▸ **Recorded information**
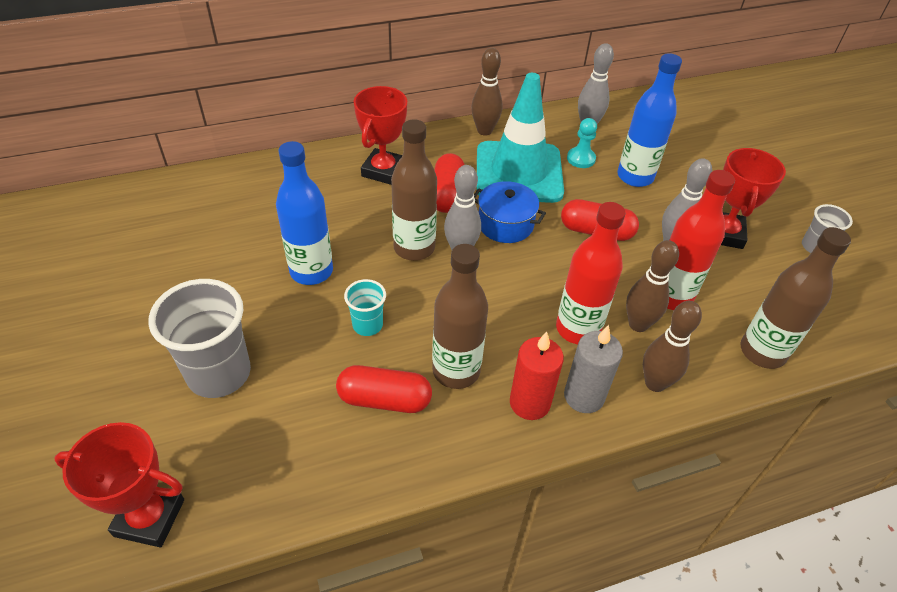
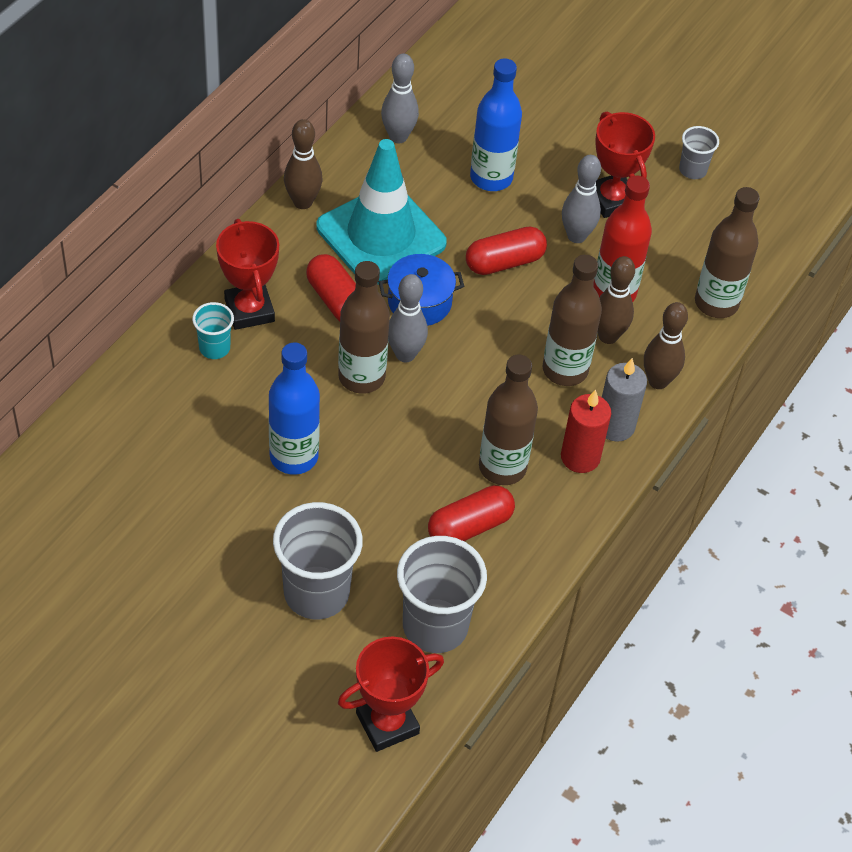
camera: 40 degrees left, 5 degrees up
(274, 462) = (435, 626): none -> grey cup
(367, 325) = (394, 474): turquoise cup -> turquoise cup (214, 348)
(578, 329) = (565, 370): red bottle -> brown bottle
(581, 159) = (425, 184): turquoise pawn -> none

▸ **Aim of the task**
Within the records, on how many lines does the word "turquoise" appear? Provide the number alone.

▸ **Task solution**
2